TO BE DONE
Copy out the records, from the start through the line that contains "64.21% [390, 58]", both included.

INFORMATION SUPPLIED

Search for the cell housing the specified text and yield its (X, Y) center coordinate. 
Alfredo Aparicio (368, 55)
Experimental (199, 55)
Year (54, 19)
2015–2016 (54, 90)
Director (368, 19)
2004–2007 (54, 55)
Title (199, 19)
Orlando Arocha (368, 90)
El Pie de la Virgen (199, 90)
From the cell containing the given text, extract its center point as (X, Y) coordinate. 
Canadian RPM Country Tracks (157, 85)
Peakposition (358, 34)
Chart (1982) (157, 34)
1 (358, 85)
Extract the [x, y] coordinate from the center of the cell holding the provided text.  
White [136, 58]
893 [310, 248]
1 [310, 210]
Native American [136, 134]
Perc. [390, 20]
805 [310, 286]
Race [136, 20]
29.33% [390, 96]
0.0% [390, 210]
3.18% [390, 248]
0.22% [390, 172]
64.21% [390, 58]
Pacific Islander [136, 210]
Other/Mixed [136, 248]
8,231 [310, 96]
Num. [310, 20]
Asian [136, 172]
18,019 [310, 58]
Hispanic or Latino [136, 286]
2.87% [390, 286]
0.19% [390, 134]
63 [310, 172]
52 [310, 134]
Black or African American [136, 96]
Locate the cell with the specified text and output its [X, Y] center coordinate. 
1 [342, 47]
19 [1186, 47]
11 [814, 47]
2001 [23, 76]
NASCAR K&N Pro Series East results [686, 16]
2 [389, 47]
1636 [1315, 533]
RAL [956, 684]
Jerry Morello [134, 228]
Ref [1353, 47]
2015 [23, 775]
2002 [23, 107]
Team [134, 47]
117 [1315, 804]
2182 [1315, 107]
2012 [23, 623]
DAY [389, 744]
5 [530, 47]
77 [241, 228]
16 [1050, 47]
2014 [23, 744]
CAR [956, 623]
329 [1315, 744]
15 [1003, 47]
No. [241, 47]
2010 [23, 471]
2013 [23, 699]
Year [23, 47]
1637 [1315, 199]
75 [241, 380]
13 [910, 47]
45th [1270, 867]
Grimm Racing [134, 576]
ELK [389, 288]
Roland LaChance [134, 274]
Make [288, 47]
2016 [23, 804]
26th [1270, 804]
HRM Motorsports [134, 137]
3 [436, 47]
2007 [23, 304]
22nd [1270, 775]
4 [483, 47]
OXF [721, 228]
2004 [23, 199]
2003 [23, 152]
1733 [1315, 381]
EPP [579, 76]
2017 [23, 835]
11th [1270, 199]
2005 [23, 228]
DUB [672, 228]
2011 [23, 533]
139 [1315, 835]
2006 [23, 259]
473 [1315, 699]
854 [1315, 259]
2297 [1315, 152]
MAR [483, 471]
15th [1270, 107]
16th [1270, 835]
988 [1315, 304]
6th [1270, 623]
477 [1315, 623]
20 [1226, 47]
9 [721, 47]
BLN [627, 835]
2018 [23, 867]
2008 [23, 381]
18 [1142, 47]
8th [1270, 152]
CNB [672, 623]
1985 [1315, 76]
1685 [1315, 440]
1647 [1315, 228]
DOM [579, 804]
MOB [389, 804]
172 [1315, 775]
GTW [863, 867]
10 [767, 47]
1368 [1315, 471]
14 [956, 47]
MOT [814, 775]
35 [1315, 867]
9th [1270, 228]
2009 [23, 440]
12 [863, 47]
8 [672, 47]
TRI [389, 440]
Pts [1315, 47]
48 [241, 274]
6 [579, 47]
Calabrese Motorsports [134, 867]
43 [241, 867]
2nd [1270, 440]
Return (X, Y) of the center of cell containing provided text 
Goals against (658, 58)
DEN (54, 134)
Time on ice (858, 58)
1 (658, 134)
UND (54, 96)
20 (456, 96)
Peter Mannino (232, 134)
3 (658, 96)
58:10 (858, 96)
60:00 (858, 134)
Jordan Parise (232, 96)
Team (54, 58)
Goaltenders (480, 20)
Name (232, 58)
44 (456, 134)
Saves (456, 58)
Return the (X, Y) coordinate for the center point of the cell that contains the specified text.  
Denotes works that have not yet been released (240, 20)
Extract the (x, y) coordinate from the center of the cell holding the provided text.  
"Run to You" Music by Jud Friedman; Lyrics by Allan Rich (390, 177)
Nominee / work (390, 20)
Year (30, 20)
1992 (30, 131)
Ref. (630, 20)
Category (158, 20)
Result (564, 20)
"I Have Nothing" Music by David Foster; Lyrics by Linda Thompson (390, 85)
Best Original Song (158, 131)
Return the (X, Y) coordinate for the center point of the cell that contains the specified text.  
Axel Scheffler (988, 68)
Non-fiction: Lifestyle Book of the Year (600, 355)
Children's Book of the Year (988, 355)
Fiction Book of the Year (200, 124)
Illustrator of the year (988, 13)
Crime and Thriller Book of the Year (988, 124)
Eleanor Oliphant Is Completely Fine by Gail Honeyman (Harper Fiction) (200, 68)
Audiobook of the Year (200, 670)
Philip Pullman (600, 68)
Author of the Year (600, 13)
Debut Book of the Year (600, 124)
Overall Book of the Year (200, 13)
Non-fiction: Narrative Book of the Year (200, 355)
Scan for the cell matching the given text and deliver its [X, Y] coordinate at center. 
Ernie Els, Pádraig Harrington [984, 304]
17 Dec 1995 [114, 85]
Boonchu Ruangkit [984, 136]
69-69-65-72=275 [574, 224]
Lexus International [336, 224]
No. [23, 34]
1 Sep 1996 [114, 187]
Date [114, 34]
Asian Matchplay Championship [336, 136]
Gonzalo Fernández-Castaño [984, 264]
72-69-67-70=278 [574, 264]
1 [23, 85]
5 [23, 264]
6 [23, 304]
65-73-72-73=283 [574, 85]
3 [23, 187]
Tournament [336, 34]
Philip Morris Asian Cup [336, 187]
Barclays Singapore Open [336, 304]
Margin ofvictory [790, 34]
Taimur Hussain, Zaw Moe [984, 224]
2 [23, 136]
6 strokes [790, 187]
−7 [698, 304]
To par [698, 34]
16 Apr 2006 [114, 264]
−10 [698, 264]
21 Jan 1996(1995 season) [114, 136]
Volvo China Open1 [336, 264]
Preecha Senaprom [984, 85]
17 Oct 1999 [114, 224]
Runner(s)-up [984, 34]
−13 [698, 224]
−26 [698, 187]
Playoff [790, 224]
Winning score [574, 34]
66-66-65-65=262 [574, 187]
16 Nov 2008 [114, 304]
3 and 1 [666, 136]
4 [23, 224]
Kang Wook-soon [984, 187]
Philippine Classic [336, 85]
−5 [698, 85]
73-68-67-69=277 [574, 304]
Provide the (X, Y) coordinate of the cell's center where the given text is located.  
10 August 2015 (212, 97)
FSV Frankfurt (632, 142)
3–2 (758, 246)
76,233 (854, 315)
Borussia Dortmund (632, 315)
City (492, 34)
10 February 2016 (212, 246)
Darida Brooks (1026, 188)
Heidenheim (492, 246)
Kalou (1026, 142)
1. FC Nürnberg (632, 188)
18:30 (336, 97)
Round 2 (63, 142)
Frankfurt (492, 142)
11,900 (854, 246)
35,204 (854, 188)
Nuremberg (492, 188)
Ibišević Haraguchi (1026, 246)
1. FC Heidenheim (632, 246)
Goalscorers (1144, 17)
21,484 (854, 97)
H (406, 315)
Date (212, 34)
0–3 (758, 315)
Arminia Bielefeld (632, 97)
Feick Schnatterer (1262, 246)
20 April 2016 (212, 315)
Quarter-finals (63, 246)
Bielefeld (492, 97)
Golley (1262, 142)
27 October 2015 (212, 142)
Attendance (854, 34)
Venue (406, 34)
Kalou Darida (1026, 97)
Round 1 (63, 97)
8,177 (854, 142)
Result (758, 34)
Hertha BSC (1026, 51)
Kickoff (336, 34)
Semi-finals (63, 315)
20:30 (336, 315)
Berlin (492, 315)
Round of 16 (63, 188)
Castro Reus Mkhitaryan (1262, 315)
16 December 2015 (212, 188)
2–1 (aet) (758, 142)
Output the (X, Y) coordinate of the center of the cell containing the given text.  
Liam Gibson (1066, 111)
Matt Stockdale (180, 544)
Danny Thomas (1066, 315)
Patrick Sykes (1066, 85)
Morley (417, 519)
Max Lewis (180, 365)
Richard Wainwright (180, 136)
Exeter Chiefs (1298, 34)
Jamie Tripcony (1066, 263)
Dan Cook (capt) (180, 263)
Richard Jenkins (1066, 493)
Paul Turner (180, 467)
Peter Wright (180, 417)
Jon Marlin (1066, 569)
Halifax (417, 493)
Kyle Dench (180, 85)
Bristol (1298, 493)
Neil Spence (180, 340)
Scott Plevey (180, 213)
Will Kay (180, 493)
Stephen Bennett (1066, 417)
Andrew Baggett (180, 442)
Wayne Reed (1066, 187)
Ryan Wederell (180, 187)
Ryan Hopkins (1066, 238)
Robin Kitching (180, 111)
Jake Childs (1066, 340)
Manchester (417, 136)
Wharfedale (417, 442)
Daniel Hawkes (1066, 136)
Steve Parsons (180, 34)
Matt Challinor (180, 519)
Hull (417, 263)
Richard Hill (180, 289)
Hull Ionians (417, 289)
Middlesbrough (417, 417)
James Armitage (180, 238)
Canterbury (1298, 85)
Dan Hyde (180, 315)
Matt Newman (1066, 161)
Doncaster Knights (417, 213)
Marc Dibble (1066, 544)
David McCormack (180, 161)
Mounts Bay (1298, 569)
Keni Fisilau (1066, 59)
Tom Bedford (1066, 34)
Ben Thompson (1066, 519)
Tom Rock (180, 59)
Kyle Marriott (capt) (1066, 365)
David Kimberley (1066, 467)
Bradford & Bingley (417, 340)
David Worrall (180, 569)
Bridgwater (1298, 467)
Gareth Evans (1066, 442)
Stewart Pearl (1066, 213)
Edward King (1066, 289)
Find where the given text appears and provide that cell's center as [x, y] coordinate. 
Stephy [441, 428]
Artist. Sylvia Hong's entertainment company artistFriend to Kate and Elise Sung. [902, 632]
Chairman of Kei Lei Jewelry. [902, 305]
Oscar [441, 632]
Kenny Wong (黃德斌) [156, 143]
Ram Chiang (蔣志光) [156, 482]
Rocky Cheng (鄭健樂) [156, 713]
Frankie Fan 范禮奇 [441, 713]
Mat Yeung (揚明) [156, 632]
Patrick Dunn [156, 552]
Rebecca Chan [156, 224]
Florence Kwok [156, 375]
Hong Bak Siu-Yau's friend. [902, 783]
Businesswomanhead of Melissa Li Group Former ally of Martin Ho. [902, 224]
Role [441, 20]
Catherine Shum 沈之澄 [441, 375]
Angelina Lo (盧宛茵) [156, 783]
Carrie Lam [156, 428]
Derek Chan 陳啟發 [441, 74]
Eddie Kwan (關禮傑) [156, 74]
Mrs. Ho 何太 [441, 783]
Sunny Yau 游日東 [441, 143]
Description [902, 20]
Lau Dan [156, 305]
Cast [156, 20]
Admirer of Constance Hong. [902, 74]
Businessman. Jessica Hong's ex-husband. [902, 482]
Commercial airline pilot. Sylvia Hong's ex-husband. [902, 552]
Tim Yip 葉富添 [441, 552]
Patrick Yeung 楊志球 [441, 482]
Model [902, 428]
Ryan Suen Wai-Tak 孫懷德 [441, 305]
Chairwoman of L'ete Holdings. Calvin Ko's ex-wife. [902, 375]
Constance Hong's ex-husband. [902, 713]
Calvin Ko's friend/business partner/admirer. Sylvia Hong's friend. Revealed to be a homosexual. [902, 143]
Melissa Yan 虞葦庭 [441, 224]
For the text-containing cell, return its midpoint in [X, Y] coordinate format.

CORRECT ANSWER
Search for the cell housing the specified text and yield its (X, Y) center coordinate. 
Alfredo Aparicio (368, 55)
Experimental (199, 55)
Year (54, 19)
2015–2016 (54, 90)
Director (368, 19)
2004–2007 (54, 55)
Title (199, 19)
Orlando Arocha (368, 90)
El Pie de la Virgen (199, 90)
From the cell containing the given text, extract its center point as (X, Y) coordinate. 
Canadian RPM Country Tracks (157, 85)
Peakposition (358, 34)
Chart (1982) (157, 34)
1 (358, 85)
Extract the [x, y] coordinate from the center of the cell holding the provided text.  
White [136, 58]
893 [310, 248]
1 [310, 210]
Native American [136, 134]
Perc. [390, 20]
805 [310, 286]
Race [136, 20]
29.33% [390, 96]
0.0% [390, 210]
3.18% [390, 248]
0.22% [390, 172]
64.21% [390, 58]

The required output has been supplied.